▸ **WHAT NEEDS TO BE DONE**:
In your answer, print every record exactly as it is written.

AVAILABLE RECORDS: Begin

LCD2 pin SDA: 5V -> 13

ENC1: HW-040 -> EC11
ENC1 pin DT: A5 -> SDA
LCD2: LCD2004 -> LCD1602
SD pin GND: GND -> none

AVAILABLE RECORDS: End

▸ **COMPLETED TASK**:
LCD2 pin SDA: 5V -> 13

ENC1: HW-040 -> EC11
ENC1 pin DT: A5 -> SDA
LCD2: LCD2004 -> LCD1602
SD pin GND: GND -> none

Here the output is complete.